Below are some records; retype all of them exactly.

### Object correspondence data
-=-=-=-=-
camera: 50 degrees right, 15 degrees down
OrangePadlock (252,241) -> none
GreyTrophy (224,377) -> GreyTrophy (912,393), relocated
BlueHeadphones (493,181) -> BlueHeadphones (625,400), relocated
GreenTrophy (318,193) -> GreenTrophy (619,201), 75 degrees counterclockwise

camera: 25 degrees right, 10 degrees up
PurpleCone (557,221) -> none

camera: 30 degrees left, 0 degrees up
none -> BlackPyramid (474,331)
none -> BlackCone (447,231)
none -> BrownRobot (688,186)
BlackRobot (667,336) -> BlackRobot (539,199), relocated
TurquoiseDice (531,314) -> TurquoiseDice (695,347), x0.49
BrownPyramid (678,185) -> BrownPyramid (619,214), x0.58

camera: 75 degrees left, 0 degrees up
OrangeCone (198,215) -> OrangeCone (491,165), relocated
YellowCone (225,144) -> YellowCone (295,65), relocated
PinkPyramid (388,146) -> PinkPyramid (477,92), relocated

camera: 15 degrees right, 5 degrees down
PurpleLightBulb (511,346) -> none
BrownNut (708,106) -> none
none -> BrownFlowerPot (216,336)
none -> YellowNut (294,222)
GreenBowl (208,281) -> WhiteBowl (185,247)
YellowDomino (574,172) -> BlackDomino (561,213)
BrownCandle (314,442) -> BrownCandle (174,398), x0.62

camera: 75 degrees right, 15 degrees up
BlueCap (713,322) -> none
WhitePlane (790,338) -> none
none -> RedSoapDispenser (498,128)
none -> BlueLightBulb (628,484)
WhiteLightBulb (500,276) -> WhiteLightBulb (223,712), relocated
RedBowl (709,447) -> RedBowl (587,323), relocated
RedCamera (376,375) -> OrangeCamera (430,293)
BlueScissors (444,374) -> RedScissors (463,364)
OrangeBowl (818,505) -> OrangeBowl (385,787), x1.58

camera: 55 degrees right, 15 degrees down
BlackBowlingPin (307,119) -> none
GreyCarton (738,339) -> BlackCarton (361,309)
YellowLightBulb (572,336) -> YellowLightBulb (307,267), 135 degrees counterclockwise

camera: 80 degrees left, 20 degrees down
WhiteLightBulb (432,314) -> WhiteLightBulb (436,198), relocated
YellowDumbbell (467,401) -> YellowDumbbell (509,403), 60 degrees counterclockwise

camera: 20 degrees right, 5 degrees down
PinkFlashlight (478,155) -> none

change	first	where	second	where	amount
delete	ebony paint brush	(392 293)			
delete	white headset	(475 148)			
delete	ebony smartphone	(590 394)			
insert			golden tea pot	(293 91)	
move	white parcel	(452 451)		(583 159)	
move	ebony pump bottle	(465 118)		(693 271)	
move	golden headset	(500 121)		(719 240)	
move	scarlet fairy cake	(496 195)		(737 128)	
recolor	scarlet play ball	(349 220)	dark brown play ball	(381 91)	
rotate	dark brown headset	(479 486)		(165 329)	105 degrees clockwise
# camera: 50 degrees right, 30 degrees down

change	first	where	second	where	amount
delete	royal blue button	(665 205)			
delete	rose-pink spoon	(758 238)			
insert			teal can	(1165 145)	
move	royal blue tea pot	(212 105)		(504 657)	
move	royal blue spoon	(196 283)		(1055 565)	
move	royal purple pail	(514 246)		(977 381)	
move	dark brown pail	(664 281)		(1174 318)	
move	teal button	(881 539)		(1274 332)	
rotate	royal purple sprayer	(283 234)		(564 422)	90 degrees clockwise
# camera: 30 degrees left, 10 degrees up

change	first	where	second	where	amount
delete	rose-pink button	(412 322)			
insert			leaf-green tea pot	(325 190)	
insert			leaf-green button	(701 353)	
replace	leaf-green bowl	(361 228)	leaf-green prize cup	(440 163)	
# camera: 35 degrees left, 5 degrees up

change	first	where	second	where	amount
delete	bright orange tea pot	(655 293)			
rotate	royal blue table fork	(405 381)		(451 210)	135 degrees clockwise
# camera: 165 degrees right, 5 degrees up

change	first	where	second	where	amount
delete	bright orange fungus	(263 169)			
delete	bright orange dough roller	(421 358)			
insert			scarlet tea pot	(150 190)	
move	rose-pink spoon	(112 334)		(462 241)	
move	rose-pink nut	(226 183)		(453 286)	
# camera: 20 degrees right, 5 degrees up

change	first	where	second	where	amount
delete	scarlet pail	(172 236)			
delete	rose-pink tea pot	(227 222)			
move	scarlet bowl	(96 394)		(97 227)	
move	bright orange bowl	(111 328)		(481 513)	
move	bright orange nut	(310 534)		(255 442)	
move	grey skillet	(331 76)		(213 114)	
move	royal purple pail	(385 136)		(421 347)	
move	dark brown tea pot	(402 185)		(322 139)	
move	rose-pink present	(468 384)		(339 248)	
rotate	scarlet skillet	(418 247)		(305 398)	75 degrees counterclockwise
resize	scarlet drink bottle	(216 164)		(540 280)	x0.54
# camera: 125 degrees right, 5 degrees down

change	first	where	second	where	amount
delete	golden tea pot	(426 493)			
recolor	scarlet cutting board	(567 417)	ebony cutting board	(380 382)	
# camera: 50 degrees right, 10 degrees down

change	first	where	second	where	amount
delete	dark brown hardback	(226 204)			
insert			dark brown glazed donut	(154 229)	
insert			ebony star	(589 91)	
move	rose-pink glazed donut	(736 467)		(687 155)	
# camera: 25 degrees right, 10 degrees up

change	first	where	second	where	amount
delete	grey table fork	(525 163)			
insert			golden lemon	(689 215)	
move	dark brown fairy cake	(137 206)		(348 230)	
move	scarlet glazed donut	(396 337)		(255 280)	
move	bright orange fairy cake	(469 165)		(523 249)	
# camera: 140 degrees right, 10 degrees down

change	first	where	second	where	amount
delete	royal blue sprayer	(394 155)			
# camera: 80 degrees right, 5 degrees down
-=-=-=-=-
### Response
camera: 50 degrees right, 15 degrees down
OrangePadlock (252,241) -> none
GreyTrophy (224,377) -> GreyTrophy (912,393), relocated
BlueHeadphones (493,181) -> BlueHeadphones (625,400), relocated
GreenTrophy (318,193) -> GreenTrophy (619,201), 75 degrees counterclockwise

camera: 25 degrees right, 10 degrees up
PurpleCone (557,221) -> none

camera: 30 degrees left, 0 degrees up
none -> BlackPyramid (474,331)
none -> BlackCone (447,231)
none -> BrownRobot (688,186)
BlackRobot (667,336) -> BlackRobot (539,199), relocated
TurquoiseDice (531,314) -> TurquoiseDice (695,347), x0.49
BrownPyramid (678,185) -> BrownPyramid (619,214), x0.58

camera: 75 degrees left, 0 degrees up
OrangeCone (198,215) -> OrangeCone (491,165), relocated
YellowCone (225,144) -> YellowCone (295,65), relocated
PinkPyramid (388,146) -> PinkPyramid (477,92), relocated

camera: 15 degrees right, 5 degrees down
PurpleLightBulb (511,346) -> none
BrownNut (708,106) -> none
none -> BrownFlowerPot (216,336)
none -> YellowNut (294,222)
GreenBowl (208,281) -> WhiteBowl (185,247)
YellowDomino (574,172) -> BlackDomino (561,213)
BrownCandle (314,442) -> BrownCandle (174,398), x0.62

camera: 75 degrees right, 15 degrees up
BlueCap (713,322) -> none
WhitePlane (790,338) -> none
none -> RedSoapDispenser (498,128)
none -> BlueLightBulb (628,484)
WhiteLightBulb (500,276) -> WhiteLightBulb (223,712), relocated
RedBowl (709,447) -> RedBowl (587,323), relocated
RedCamera (376,375) -> OrangeCamera (430,293)
BlueScissors (444,374) -> RedScissors (463,364)
OrangeBowl (818,505) -> OrangeBowl (385,787), x1.58

camera: 55 degrees right, 15 degrees down
BlackBowlingPin (307,119) -> none
GreyCarton (738,339) -> BlackCarton (361,309)
YellowLightBulb (572,336) -> YellowLightBulb (307,267), 135 degrees counterclockwise

camera: 80 degrees left, 20 degrees down
WhiteLightBulb (432,314) -> WhiteLightBulb (436,198), relocated
YellowDumbbell (467,401) -> YellowDumbbell (509,403), 60 degrees counterclockwise

camera: 20 degrees right, 5 degrees down
PinkFlashlight (478,155) -> none

change	first	where	second	where	amount
delete	ebony paint brush	(392 293)			
delete	white headset	(475 148)			
delete	ebony smartphone	(590 394)			
insert			golden tea pot	(293 91)	
move	white parcel	(452 451)		(583 159)	
move	ebony pump bottle	(465 118)		(693 271)	
move	golden headset	(500 121)		(719 240)	
move	scarlet fairy cake	(496 195)		(737 128)	
recolor	scarlet play ball	(349 220)	dark brown play ball	(381 91)	
rotate	dark brown headset	(479 486)		(165 329)	105 degrees clockwise
# camera: 50 degrees right, 30 degrees down

change	first	where	second	where	amount
delete	royal blue button	(665 205)			
delete	rose-pink spoon	(758 238)			
insert			teal can	(1165 145)	
move	royal blue tea pot	(212 105)		(504 657)	
move	royal blue spoon	(196 283)		(1055 565)	
move	royal purple pail	(514 246)		(977 381)	
move	dark brown pail	(664 281)		(1174 318)	
move	teal button	(881 539)		(1274 332)	
rotate	royal purple sprayer	(283 234)		(564 422)	90 degrees clockwise
# camera: 30 degrees left, 10 degrees up

change	first	where	second	where	amount
delete	rose-pink button	(412 322)			
insert			leaf-green tea pot	(325 190)	
insert			leaf-green button	(701 353)	
replace	leaf-green bowl	(361 228)	leaf-green prize cup	(440 163)	
# camera: 35 degrees left, 5 degrees up

change	first	where	second	where	amount
delete	bright orange tea pot	(655 293)			
rotate	royal blue table fork	(405 381)		(451 210)	135 degrees clockwise
# camera: 165 degrees right, 5 degrees up

change	first	where	second	where	amount
delete	bright orange fungus	(263 169)			
delete	bright orange dough roller	(421 358)			
insert			scarlet tea pot	(150 190)	
move	rose-pink spoon	(112 334)		(462 241)	
move	rose-pink nut	(226 183)		(453 286)	
# camera: 20 degrees right, 5 degrees up

change	first	where	second	where	amount
delete	scarlet pail	(172 236)			
delete	rose-pink tea pot	(227 222)			
move	scarlet bowl	(96 394)		(97 227)	
move	bright orange bowl	(111 328)		(481 513)	
move	bright orange nut	(310 534)		(255 442)	
move	grey skillet	(331 76)		(213 114)	
move	royal purple pail	(385 136)		(421 347)	
move	dark brown tea pot	(402 185)		(322 139)	
move	rose-pink present	(468 384)		(339 248)	
rotate	scarlet skillet	(418 247)		(305 398)	75 degrees counterclockwise
resize	scarlet drink bottle	(216 164)		(540 280)	x0.54
# camera: 125 degrees right, 5 degrees down

change	first	where	second	where	amount
delete	golden tea pot	(426 493)			
recolor	scarlet cutting board	(567 417)	ebony cutting board	(380 382)	
# camera: 50 degrees right, 10 degrees down

change	first	where	second	where	amount
delete	dark brown hardback	(226 204)			
insert			dark brown glazed donut	(154 229)	
insert			ebony star	(589 91)	
move	rose-pink glazed donut	(736 467)		(687 155)	
# camera: 25 degrees right, 10 degrees up

change	first	where	second	where	amount
delete	grey table fork	(525 163)			
insert			golden lemon	(689 215)	
move	dark brown fairy cake	(137 206)		(348 230)	
move	scarlet glazed donut	(396 337)		(255 280)	
move	bright orange fairy cake	(469 165)		(523 249)	
# camera: 140 degrees right, 10 degrees down

change	first	where	second	where	amount
delete	royal blue sprayer	(394 155)			
# camera: 80 degrees right, 5 degrees down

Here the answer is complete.